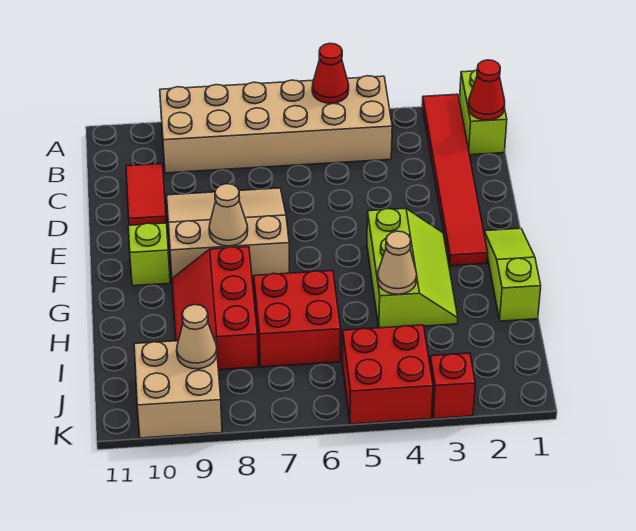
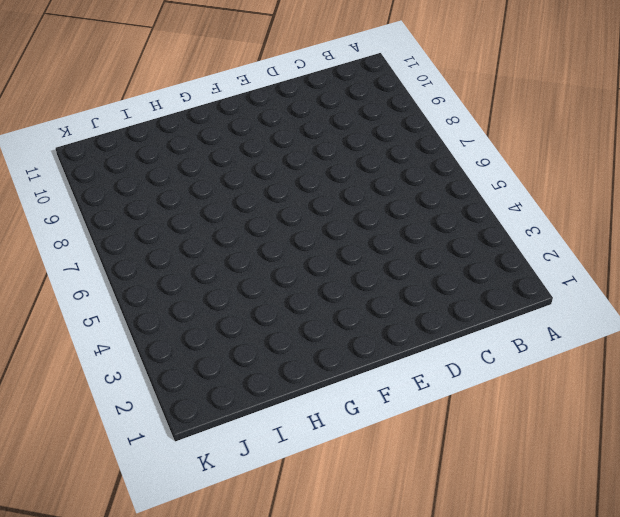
none -> lime 1x2 brick [460,70,507,155]
none -> red 1x6 tile [422,94,488,266]
none -> tan 2x6 brick [160,76,392,173]

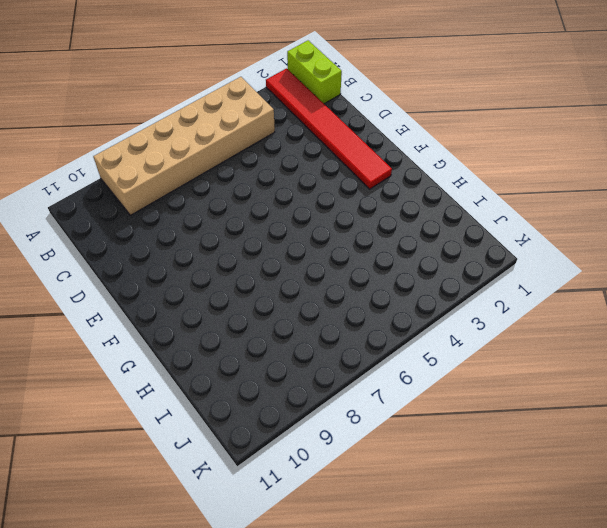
none -> red 1x2 tile [126,164,166,225]
none -> tan 3x3 slope [166,188,290,278]
none -> lime 1x3 slope [484,228,541,321]

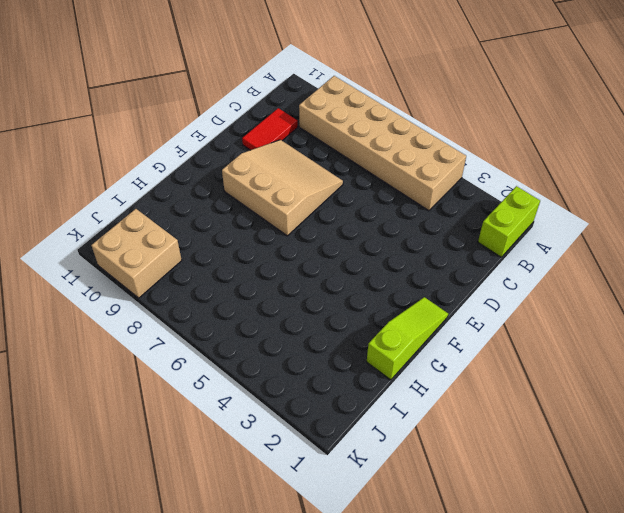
none -> red 1x6 tile [422,94,488,266]
none -> lime 2x3 slope [367,208,458,328]
none -> lime 1x1 brick [128,223,170,286]

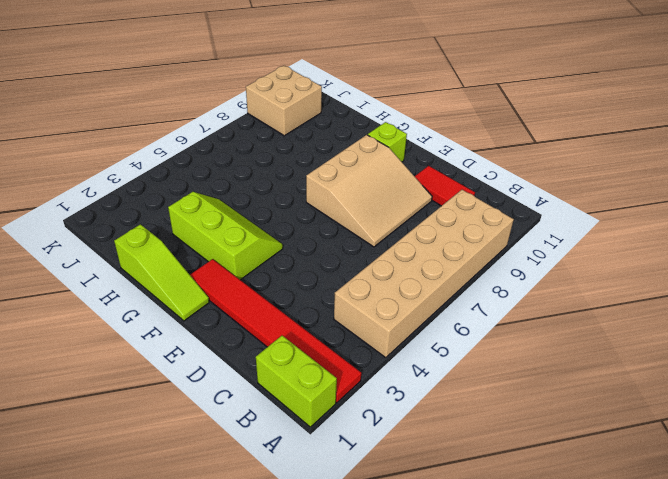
lime 2x3 slope [168,192,283,280] -> lime 2x3 slope turned to [367,208,458,328]
none -> red 2x3 slope [172,247,258,370]
none -> red 2x2 brick [254,271,341,367]
none -> red 2x2 brick [342,325,433,424]

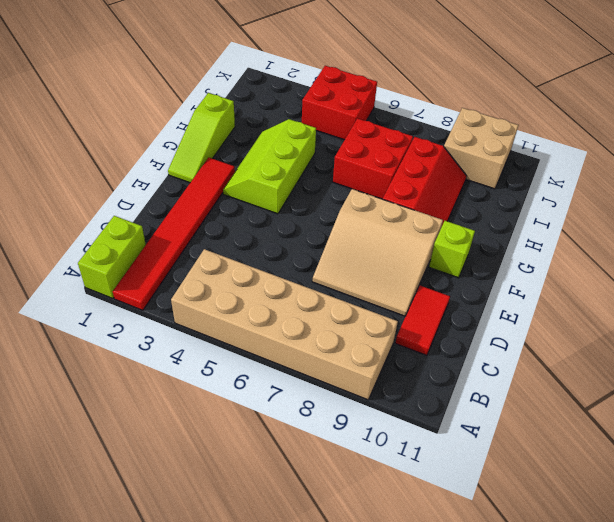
none -> red 1x1 brick [430,353,475,419]
none -> red 1x1 cone [312,43,349,103]
none -> red 1x1 cone [468,60,505,120]

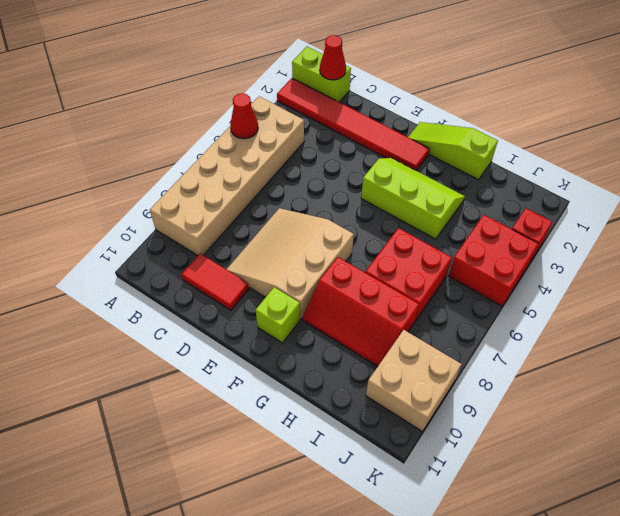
none -> tan 1x1 cone [209,184,248,246]
none -> tan 1x1 cone [378,231,417,294]
none -> tan 1x1 cone [177,305,217,369]

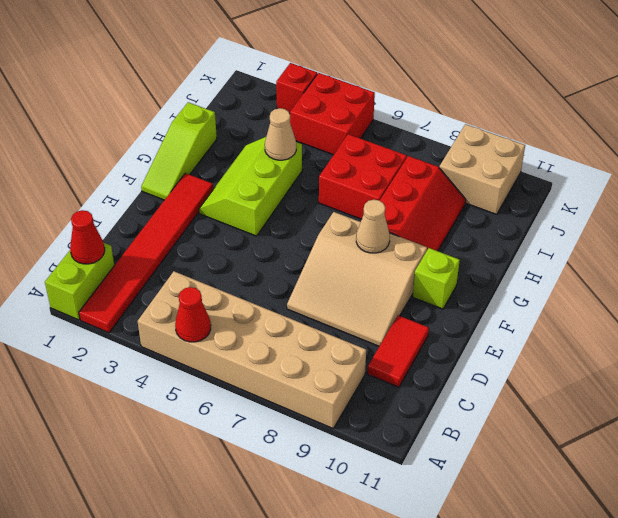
none -> tan 1x1 cone [177,305,217,369]

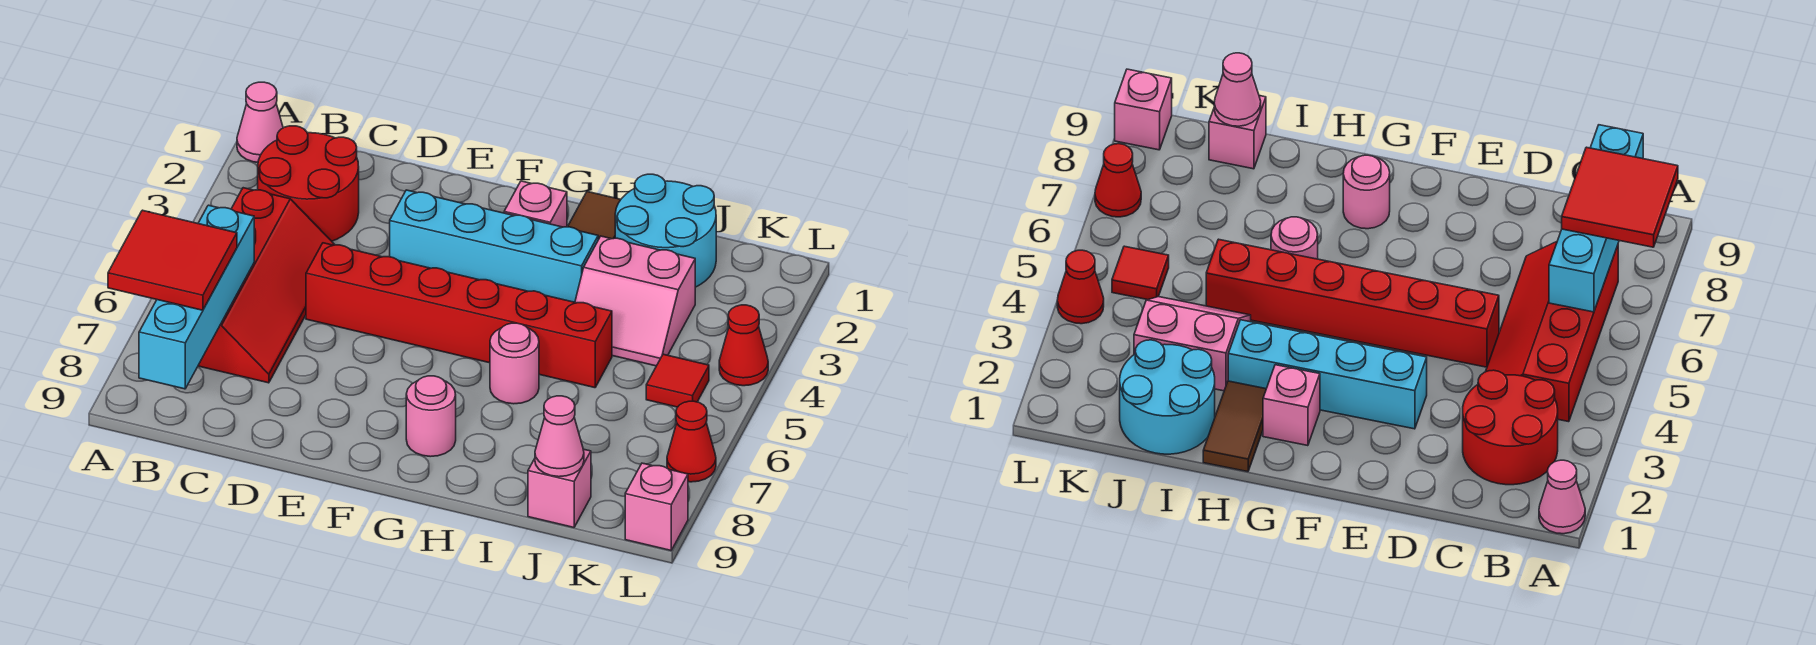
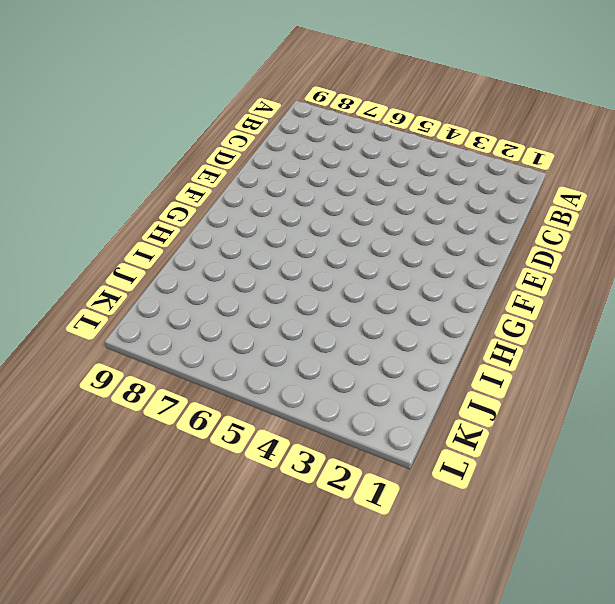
none -> pink 1x1 cone [237,82,283,162]
none -> red 2x2 round brick [258,126,359,241]
none -> red 2x4 slope [198,188,335,383]

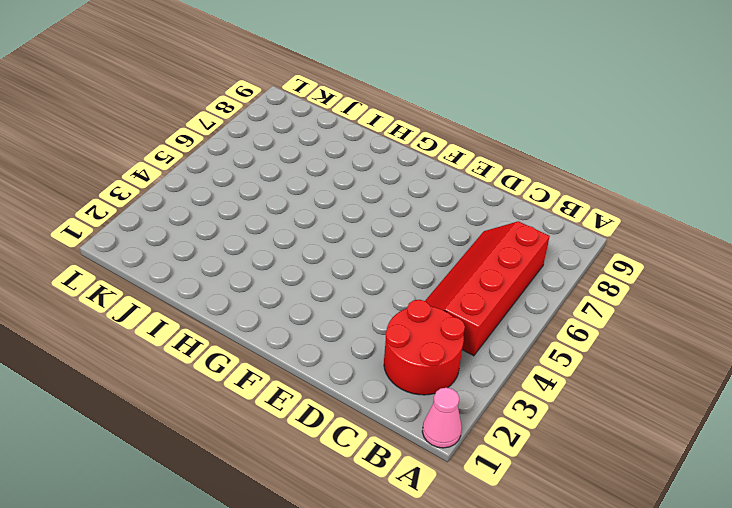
none -> red 1x6 brick [306,243,612,388]
none -> cyan 1x4 brick [390,190,598,302]
none -> pink 1x1 brick [504,181,567,227]

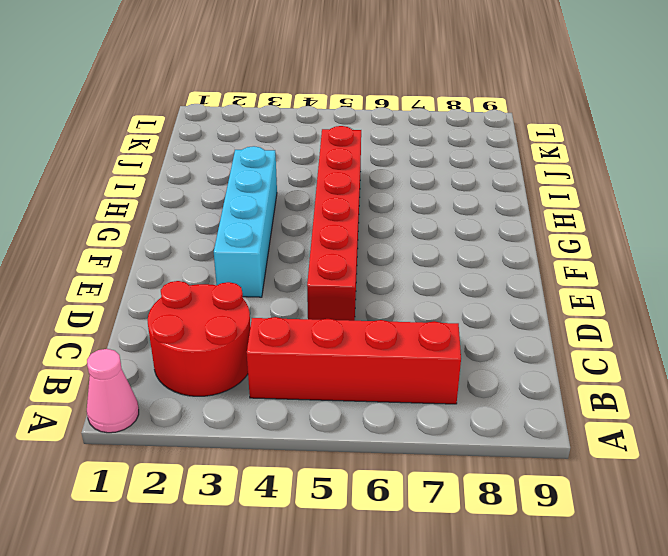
none -> pink 1x1 brick [504,181,567,227]
none -> pink 1x1 round brick [406,376,456,457]
none -> brown 1x2 tile [568,192,621,240]

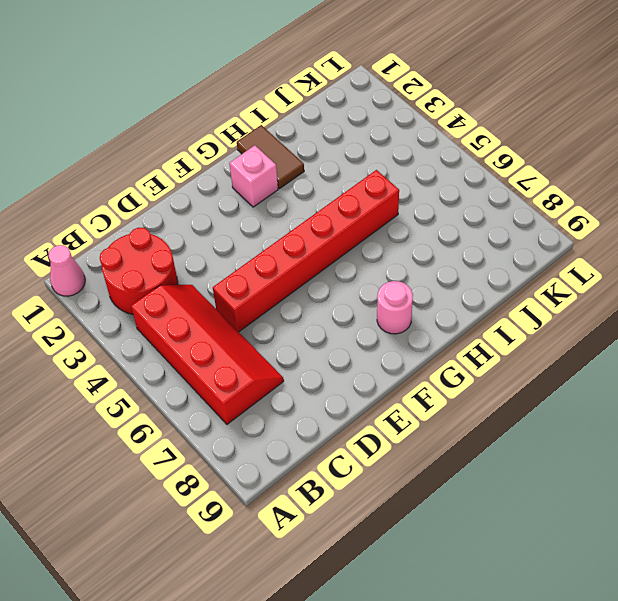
none -> cyan 1x4 brick [390,190,598,302]
none -> pink 1x1 round brick [490,323,539,404]
none -> cyan 2x2 round brick [615,174,716,287]

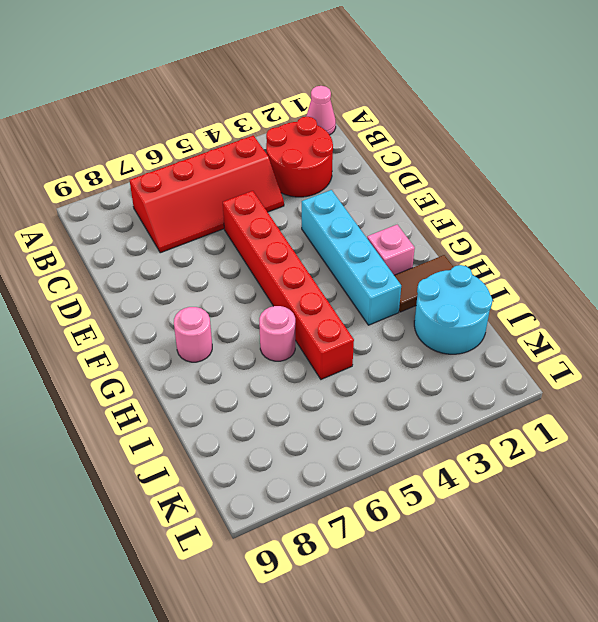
none -> pink 2x2 slope [575,236,695,366]
none -> pink 1x1 brick [528,449,591,527]
none -> red 1x1 tile [646,354,709,407]

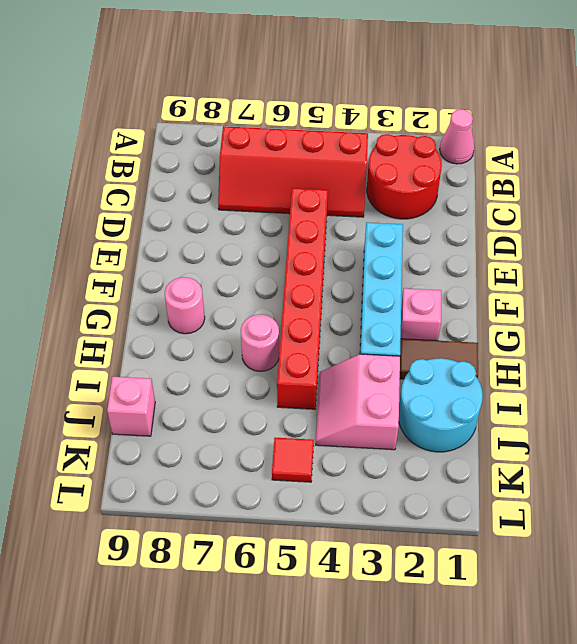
none -> red 1x1 cone [719,305,768,386]
none -> red 1x1 cone [667,401,716,482]
none -> pink 1x1 brick [625,463,688,550]

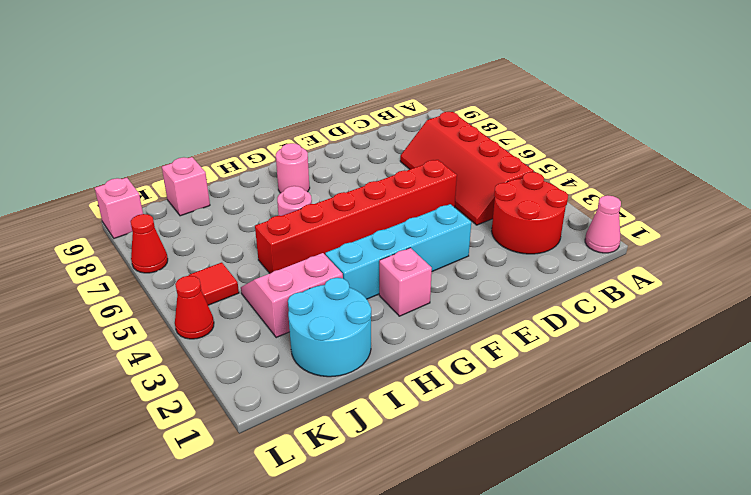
none -> brown 1x2 tile [568,192,621,240]
none -> cyan 1x4 brick [139,205,254,389]
none -> pink 1x1 cone [535,396,584,477]

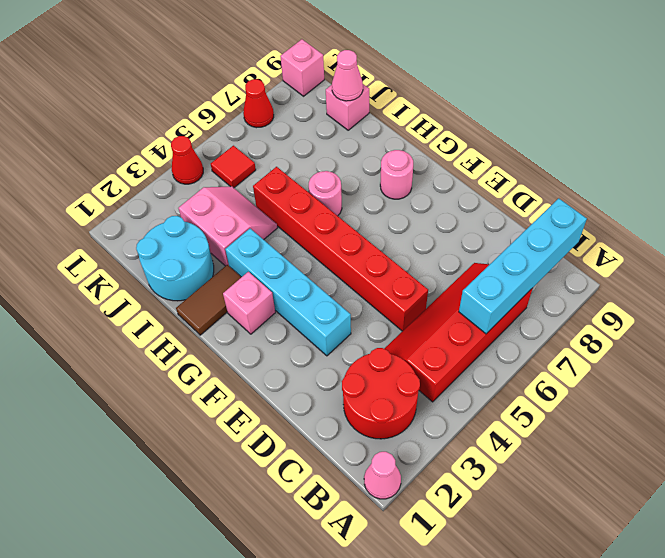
none -> red 2x2 tile [108,210,237,310]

- THE PROBLEM:
In your copy of the listing above, reproduce each line exactly and omit all pictures.

- WORKED SOLUTION:
none -> lime 1x2 brick [460,70,507,155]
none -> red 1x6 tile [422,94,488,266]
none -> tan 2x6 brick [160,76,392,173]

none -> red 1x2 tile [126,164,166,225]
none -> tan 3x3 slope [166,188,290,278]
none -> lime 1x3 slope [484,228,541,321]

none -> red 1x6 tile [422,94,488,266]
none -> lime 2x3 slope [367,208,458,328]
none -> lime 1x1 brick [128,223,170,286]

lime 2x3 slope [168,192,283,280] -> lime 2x3 slope turned to [367,208,458,328]
none -> red 2x3 slope [172,247,258,370]
none -> red 2x2 brick [254,271,341,367]
none -> red 2x2 brick [342,325,433,424]

none -> red 1x1 brick [430,353,475,419]
none -> red 1x1 cone [312,43,349,103]
none -> red 1x1 cone [468,60,505,120]

none -> tan 1x1 cone [209,184,248,246]
none -> tan 1x1 cone [378,231,417,294]
none -> tan 1x1 cone [177,305,217,369]

none -> tan 1x1 cone [177,305,217,369]

none -> pink 1x1 cone [237,82,283,162]
none -> red 2x2 round brick [258,126,359,241]
none -> red 2x4 slope [198,188,335,383]

none -> red 1x6 brick [306,243,612,388]
none -> cyan 1x4 brick [390,190,598,302]
none -> pink 1x1 brick [504,181,567,227]

none -> pink 1x1 brick [504,181,567,227]
none -> pink 1x1 round brick [406,376,456,457]
none -> brown 1x2 tile [568,192,621,240]

none -> cyan 1x4 brick [390,190,598,302]
none -> pink 1x1 round brick [490,323,539,404]
none -> cyan 2x2 round brick [615,174,716,287]

none -> pink 2x2 slope [575,236,695,366]
none -> pink 1x1 brick [528,449,591,527]
none -> red 1x1 tile [646,354,709,407]

none -> red 1x1 cone [719,305,768,386]
none -> red 1x1 cone [667,401,716,482]
none -> pink 1x1 brick [625,463,688,550]

none -> brown 1x2 tile [568,192,621,240]
none -> cyan 1x4 brick [139,205,254,389]
none -> pink 1x1 cone [535,396,584,477]

none -> red 2x2 tile [108,210,237,310]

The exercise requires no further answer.